Extracted records
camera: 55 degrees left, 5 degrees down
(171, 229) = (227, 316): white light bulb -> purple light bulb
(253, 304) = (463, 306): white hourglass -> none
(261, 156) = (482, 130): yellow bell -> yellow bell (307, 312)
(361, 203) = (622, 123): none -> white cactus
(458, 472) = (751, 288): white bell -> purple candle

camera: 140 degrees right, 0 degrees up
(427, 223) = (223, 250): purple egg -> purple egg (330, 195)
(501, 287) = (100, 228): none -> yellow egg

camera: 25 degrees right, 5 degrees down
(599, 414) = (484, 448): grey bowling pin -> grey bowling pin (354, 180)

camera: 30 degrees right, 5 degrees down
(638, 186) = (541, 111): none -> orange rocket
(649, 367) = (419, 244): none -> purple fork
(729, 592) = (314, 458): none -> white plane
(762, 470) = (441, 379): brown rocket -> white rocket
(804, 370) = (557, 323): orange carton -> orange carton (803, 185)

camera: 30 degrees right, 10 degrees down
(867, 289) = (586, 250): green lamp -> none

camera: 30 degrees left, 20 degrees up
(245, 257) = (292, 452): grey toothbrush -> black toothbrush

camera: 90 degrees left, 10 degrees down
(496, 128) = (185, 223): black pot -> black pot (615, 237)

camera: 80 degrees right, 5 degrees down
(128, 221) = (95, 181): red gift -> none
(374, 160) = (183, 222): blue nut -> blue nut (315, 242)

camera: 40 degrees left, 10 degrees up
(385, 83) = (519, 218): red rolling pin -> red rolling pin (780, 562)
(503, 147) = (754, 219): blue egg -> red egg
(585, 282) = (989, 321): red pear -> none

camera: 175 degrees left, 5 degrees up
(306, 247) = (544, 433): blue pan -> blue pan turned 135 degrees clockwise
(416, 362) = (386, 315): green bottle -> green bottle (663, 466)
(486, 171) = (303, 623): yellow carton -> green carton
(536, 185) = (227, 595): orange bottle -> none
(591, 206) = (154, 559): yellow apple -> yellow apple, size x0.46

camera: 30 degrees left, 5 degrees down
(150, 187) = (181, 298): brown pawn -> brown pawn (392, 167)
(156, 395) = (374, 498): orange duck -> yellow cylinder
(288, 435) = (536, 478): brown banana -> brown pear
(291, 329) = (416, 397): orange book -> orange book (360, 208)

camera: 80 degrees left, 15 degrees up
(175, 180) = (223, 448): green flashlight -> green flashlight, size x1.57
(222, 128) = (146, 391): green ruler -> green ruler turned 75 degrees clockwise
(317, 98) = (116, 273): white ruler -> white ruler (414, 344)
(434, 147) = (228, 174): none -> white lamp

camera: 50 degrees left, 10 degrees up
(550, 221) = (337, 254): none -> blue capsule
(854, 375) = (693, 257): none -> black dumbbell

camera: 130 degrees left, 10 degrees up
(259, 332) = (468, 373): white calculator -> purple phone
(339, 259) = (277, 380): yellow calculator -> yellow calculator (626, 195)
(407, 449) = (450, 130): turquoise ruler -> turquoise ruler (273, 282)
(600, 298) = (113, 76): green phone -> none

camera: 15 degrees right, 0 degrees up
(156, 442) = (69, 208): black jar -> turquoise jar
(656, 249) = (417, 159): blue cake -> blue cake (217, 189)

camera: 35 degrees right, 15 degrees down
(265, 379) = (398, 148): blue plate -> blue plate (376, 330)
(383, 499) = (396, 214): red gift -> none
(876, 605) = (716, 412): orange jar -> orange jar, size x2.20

== PROBLEM TO SOLVE ==
Once you have read the entries, write them all out again exactly.

== OUTPUT OF THE EXERCISE ==
camera: 55 degrees left, 5 degrees down
(171, 229) = (227, 316): white light bulb -> purple light bulb
(253, 304) = (463, 306): white hourglass -> none
(261, 156) = (482, 130): yellow bell -> yellow bell (307, 312)
(361, 203) = (622, 123): none -> white cactus
(458, 472) = (751, 288): white bell -> purple candle

camera: 140 degrees right, 0 degrees up
(427, 223) = (223, 250): purple egg -> purple egg (330, 195)
(501, 287) = (100, 228): none -> yellow egg

camera: 25 degrees right, 5 degrees down
(599, 414) = (484, 448): grey bowling pin -> grey bowling pin (354, 180)

camera: 30 degrees right, 5 degrees down
(638, 186) = (541, 111): none -> orange rocket
(649, 367) = (419, 244): none -> purple fork
(729, 592) = (314, 458): none -> white plane
(762, 470) = (441, 379): brown rocket -> white rocket
(804, 370) = (557, 323): orange carton -> orange carton (803, 185)

camera: 30 degrees right, 10 degrees down
(867, 289) = (586, 250): green lamp -> none

camera: 30 degrees left, 20 degrees up
(245, 257) = (292, 452): grey toothbrush -> black toothbrush

camera: 90 degrees left, 10 degrees down
(496, 128) = (185, 223): black pot -> black pot (615, 237)

camera: 80 degrees right, 5 degrees down
(128, 221) = (95, 181): red gift -> none
(374, 160) = (183, 222): blue nut -> blue nut (315, 242)

camera: 40 degrees left, 10 degrees up
(385, 83) = (519, 218): red rolling pin -> red rolling pin (780, 562)
(503, 147) = (754, 219): blue egg -> red egg
(585, 282) = (989, 321): red pear -> none

camera: 175 degrees left, 5 degrees up
(306, 247) = (544, 433): blue pan -> blue pan turned 135 degrees clockwise
(416, 362) = (386, 315): green bottle -> green bottle (663, 466)
(486, 171) = (303, 623): yellow carton -> green carton
(536, 185) = (227, 595): orange bottle -> none
(591, 206) = (154, 559): yellow apple -> yellow apple, size x0.46

camera: 30 degrees left, 5 degrees down
(150, 187) = (181, 298): brown pawn -> brown pawn (392, 167)
(156, 395) = (374, 498): orange duck -> yellow cylinder
(288, 435) = (536, 478): brown banana -> brown pear
(291, 329) = (416, 397): orange book -> orange book (360, 208)

camera: 80 degrees left, 15 degrees up
(175, 180) = (223, 448): green flashlight -> green flashlight, size x1.57
(222, 128) = (146, 391): green ruler -> green ruler turned 75 degrees clockwise
(317, 98) = (116, 273): white ruler -> white ruler (414, 344)
(434, 147) = (228, 174): none -> white lamp

camera: 50 degrees left, 10 degrees up
(550, 221) = (337, 254): none -> blue capsule
(854, 375) = (693, 257): none -> black dumbbell

camera: 130 degrees left, 10 degrees up
(259, 332) = (468, 373): white calculator -> purple phone
(339, 259) = (277, 380): yellow calculator -> yellow calculator (626, 195)
(407, 449) = (450, 130): turquoise ruler -> turquoise ruler (273, 282)
(600, 298) = (113, 76): green phone -> none

camera: 15 degrees right, 0 degrees up
(156, 442) = (69, 208): black jar -> turquoise jar
(656, 249) = (417, 159): blue cake -> blue cake (217, 189)

camera: 35 degrees right, 15 degrees down
(265, 379) = (398, 148): blue plate -> blue plate (376, 330)
(383, 499) = (396, 214): red gift -> none
(876, 605) = (716, 412): orange jar -> orange jar, size x2.20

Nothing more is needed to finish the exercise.